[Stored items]
--------------------------------

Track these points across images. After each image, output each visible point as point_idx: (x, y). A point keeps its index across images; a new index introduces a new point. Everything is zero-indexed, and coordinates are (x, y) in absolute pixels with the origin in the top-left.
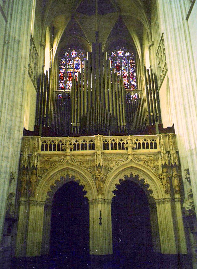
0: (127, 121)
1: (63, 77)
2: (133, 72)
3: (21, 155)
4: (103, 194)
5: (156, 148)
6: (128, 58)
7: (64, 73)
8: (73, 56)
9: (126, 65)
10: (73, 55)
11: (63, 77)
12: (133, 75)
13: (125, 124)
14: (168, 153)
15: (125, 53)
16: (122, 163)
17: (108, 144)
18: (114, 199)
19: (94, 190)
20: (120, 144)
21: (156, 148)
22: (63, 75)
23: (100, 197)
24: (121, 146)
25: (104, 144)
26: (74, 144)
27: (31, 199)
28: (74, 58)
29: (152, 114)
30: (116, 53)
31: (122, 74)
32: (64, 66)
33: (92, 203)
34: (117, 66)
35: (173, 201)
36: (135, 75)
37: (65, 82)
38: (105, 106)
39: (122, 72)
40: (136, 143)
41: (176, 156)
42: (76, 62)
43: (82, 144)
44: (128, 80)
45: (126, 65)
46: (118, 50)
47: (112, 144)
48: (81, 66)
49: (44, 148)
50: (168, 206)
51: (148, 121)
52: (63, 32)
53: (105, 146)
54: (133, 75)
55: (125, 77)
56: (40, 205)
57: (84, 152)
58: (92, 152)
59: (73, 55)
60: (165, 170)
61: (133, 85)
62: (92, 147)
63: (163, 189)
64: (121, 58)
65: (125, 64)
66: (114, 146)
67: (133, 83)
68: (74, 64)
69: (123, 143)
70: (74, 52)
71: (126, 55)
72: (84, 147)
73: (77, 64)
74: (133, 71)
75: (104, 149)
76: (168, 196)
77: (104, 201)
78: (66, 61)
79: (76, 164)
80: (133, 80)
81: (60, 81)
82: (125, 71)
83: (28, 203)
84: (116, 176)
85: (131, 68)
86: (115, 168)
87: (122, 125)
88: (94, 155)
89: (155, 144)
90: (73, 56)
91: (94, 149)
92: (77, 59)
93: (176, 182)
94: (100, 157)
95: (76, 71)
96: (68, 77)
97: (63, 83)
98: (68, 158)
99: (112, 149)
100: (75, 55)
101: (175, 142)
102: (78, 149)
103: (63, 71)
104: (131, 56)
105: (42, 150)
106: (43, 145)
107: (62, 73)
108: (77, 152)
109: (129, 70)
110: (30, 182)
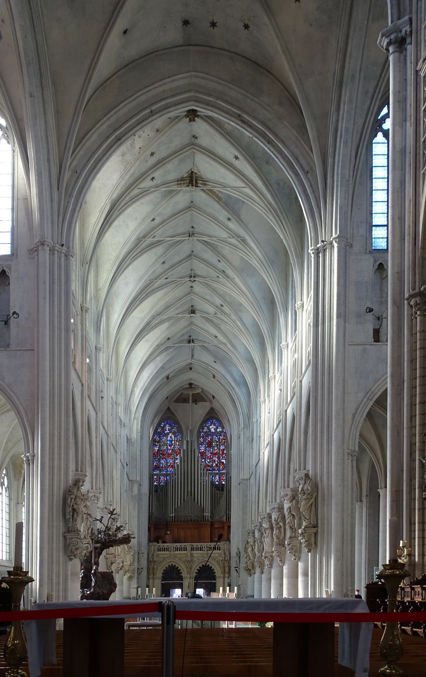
0: (212, 513)
1: (157, 454)
2: (224, 450)
3: (148, 555)
4: (190, 575)
5: (220, 550)
6: (220, 434)
7: (158, 450)
8: (166, 432)
9: (218, 442)
10: (166, 431)
11: (157, 454)
12: (223, 452)
13: (209, 515)
14: (225, 553)
15: (217, 428)
16: (201, 559)
17: (194, 548)
18: (196, 576)
19: (186, 573)
20: (200, 548)
21: (220, 550)
22: (157, 452)
23: (189, 576)
24: (201, 549)
25: (192, 548)
26: (175, 548)
27: (155, 576)
28: (168, 434)
29: (228, 512)
30: (208, 428)
31: (213, 451)
32: (158, 443)
33: (185, 578)
34: (208, 442)
35: (224, 577)
36: (225, 452)
37: (159, 460)
38: (195, 501)
39: (213, 449)
40: (209, 547)
41: (228, 556)
42: (169, 438)
43: (180, 548)
44: (219, 458)
45: (218, 442)
46: (211, 425)
47: (196, 548)
48: (174, 442)
49: (159, 550)
50: (222, 579)
51: (225, 517)
52: (159, 419)
53: (192, 549)
54: (223, 452)
55: (216, 454)
56: (159, 579)
57: (181, 552)
58: (185, 552)
59: (166, 431)
60: (222, 563)
61: (223, 462)
62: (185, 549)
63: (221, 572)
64: (212, 434)
65: (216, 440)
66: (197, 549)
67: (223, 461)
68: (167, 441)
69: (202, 548)
70: (167, 427)
71: (218, 430)
72: (181, 549)
73: (170, 440)
74: (224, 448)
75: (192, 551)
76: (222, 575)
77: (190, 578)
78: (159, 437)
79: (177, 559)
80: (223, 458)
81: (155, 459)
82: (216, 448)
83: (153, 578)
84: (198, 564)
85: (222, 445)
86: (197, 561)
87: (207, 515)
88: (186, 554)
89: (220, 547)
90: (166, 432)
91: (186, 551)
92: (170, 434)
93: (227, 569)
94: (189, 556)
95: (169, 448)
96: (162, 454)
97: (157, 461)
98: (172, 556)
99: (196, 550)
100: (169, 430)
101: (230, 547)
102: (177, 551)
103: (156, 449)
104: (223, 431)
105: (158, 551)
106: (158, 548)
107: (156, 451)
108: (177, 552)
109: (220, 447)
110: (153, 568)
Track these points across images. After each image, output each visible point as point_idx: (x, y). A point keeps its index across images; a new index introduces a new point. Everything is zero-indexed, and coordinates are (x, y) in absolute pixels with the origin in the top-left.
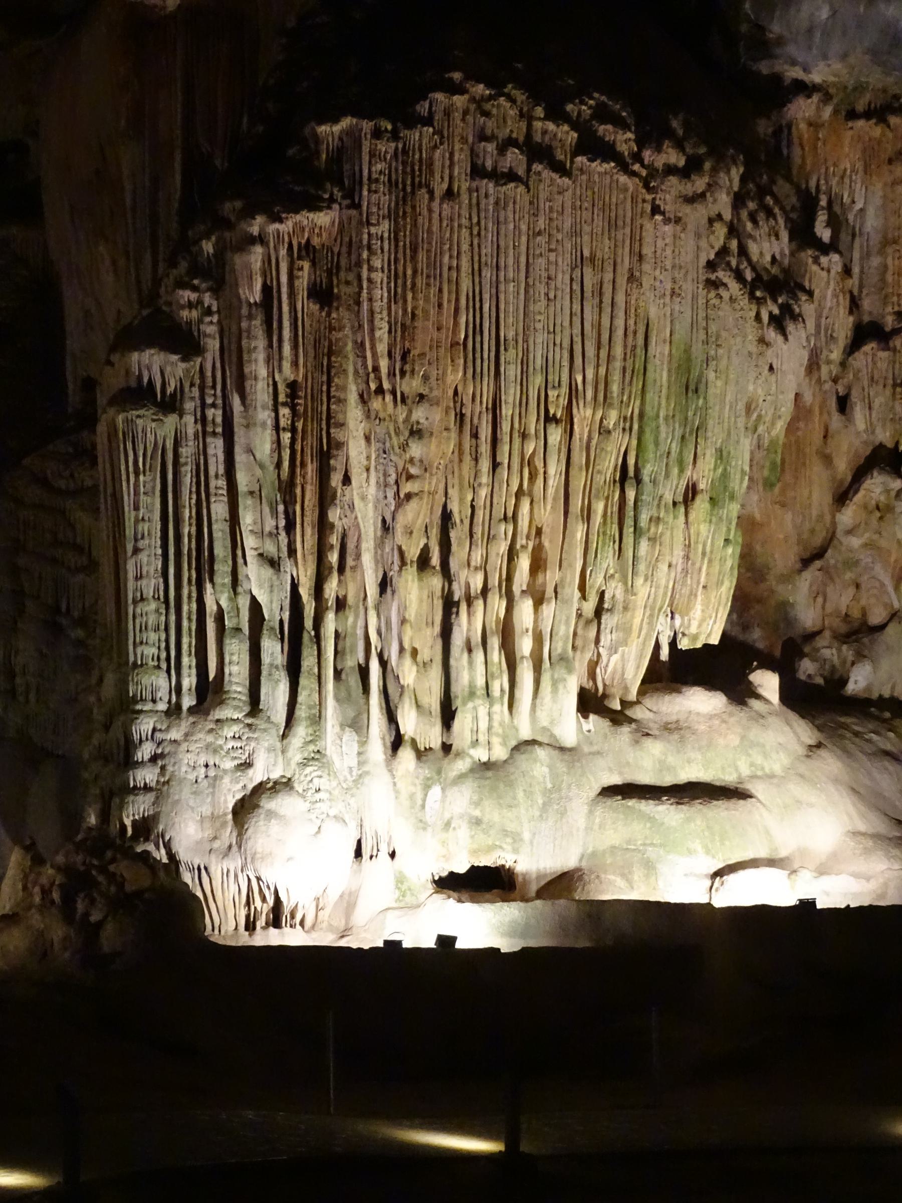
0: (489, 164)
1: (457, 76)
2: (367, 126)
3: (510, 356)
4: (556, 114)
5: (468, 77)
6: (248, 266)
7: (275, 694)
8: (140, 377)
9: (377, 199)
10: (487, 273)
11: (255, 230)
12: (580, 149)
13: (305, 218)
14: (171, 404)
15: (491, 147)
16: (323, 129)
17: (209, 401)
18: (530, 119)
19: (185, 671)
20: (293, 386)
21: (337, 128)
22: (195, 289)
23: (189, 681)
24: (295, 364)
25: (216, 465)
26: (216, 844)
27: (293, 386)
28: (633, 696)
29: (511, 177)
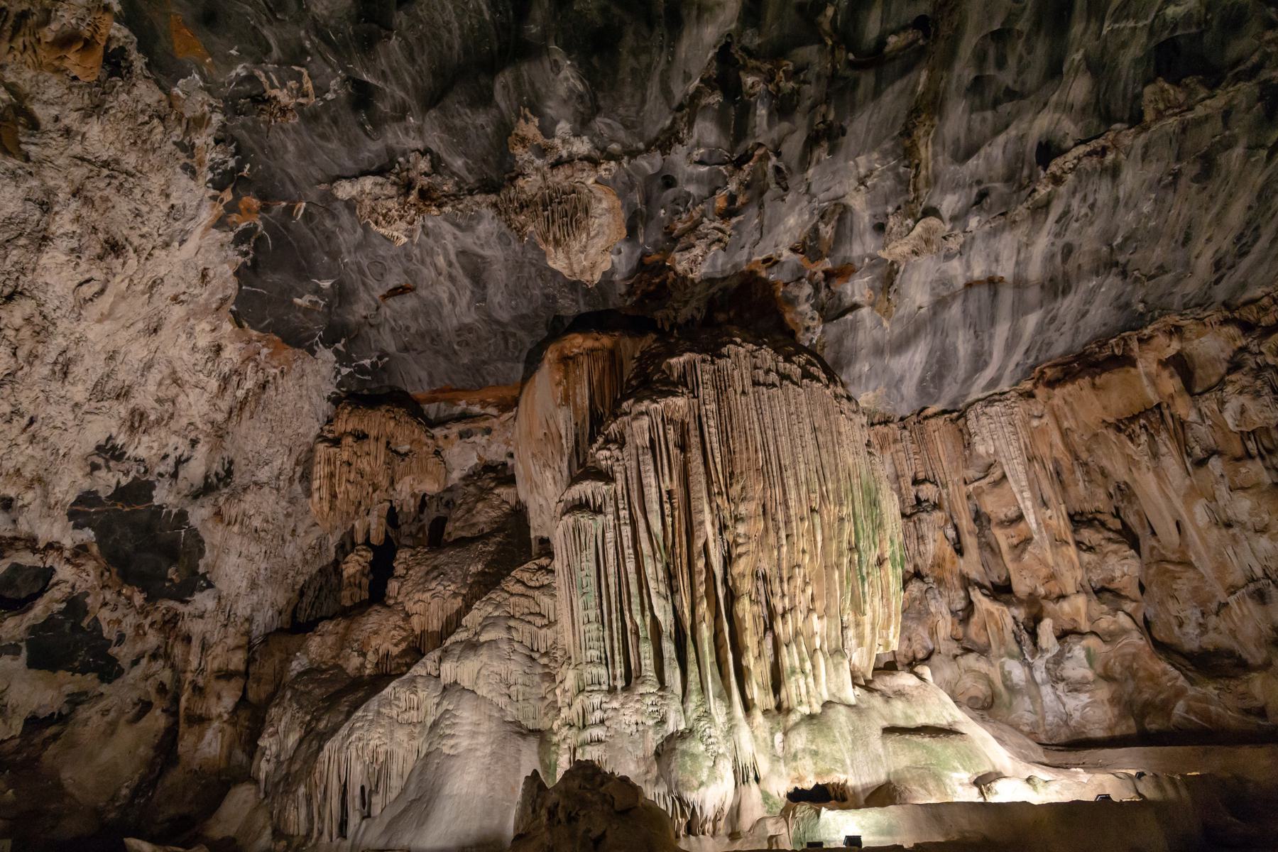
0: (761, 380)
1: (738, 340)
2: (698, 357)
3: (789, 473)
4: (788, 359)
5: (744, 340)
6: (641, 427)
7: (673, 676)
8: (580, 498)
9: (707, 392)
10: (770, 432)
11: (643, 409)
12: (803, 377)
13: (671, 400)
14: (599, 511)
15: (761, 372)
16: (673, 361)
17: (621, 506)
18: (777, 363)
19: (617, 665)
20: (669, 493)
21: (682, 359)
22: (609, 449)
23: (620, 670)
24: (671, 479)
25: (627, 542)
26: (649, 777)
27: (669, 493)
28: (870, 676)
29: (774, 385)
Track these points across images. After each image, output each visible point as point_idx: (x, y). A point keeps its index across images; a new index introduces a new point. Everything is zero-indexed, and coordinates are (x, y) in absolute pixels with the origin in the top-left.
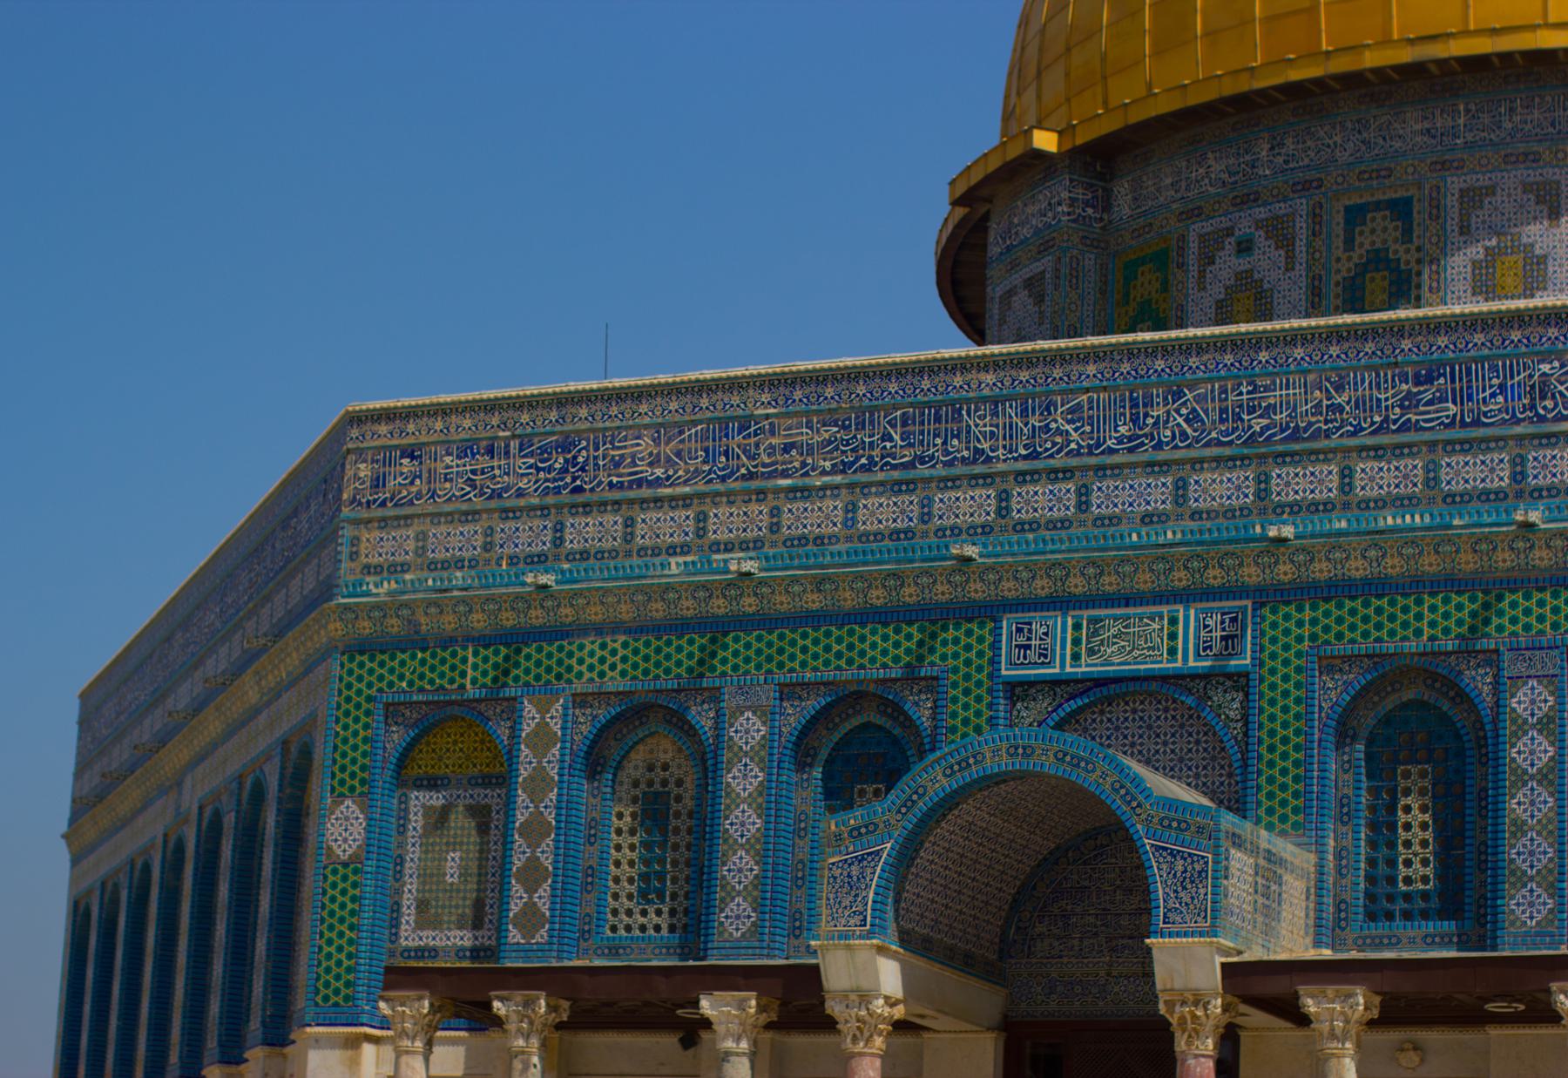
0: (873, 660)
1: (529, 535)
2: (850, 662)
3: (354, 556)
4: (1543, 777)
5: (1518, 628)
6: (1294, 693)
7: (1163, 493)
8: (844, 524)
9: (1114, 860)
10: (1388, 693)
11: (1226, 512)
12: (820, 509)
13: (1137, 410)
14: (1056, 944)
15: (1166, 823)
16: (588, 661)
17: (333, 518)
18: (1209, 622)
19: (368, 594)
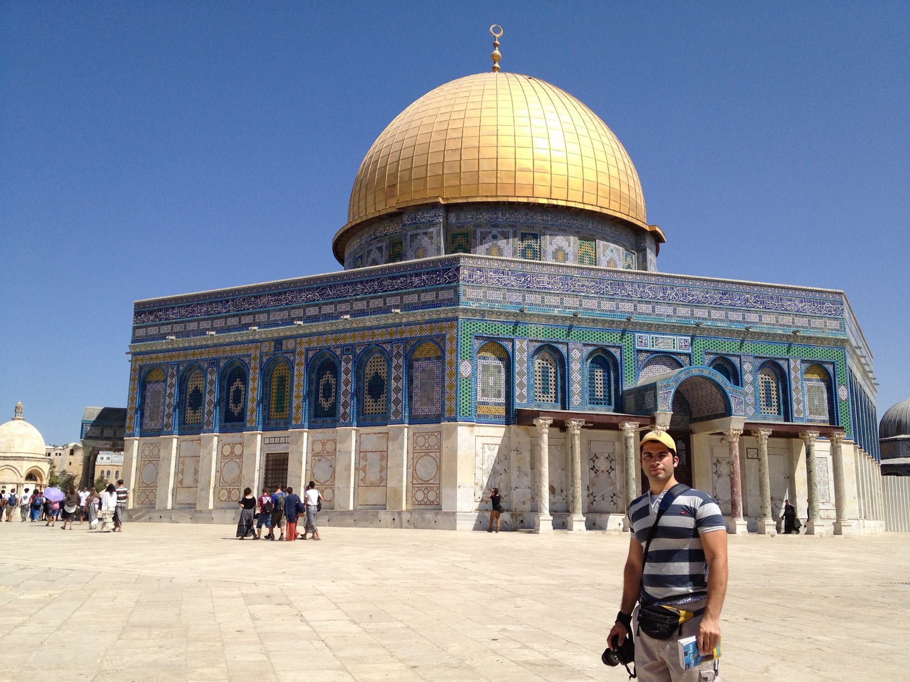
0: (606, 341)
1: (516, 297)
2: (600, 340)
3: (465, 295)
4: (751, 383)
6: (701, 360)
13: (664, 290)
16: (533, 332)
17: (449, 283)
19: (470, 306)
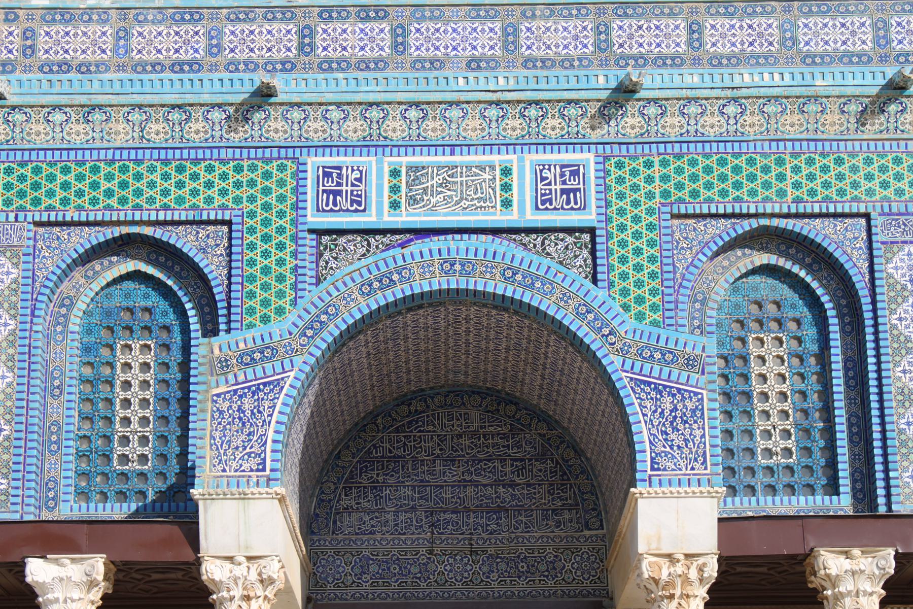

--------------------------------

DESCRIPTION OF THE TASK
Switch "top-left" to "upper-left" in the records from the first line up to and including the line with "11: (63, 77)", and write those lines out again with nothing else changed. Leave the pictures out.

OUTPUT OF THE EXERCISE
Track these points across images. After each image, output each visible point as point_idx: (x, y). A point keeps its index across images; a new index introduces a new point. Everything is zero-indexed, and coordinates are (x, y) in absolute pixels with the origin in the upper-left.
0: (127, 121)
1: (63, 77)
2: (133, 72)
3: (21, 155)
4: (103, 194)
5: (156, 148)
6: (128, 58)
7: (64, 73)
8: (73, 56)
9: (126, 65)
10: (73, 55)
11: (63, 77)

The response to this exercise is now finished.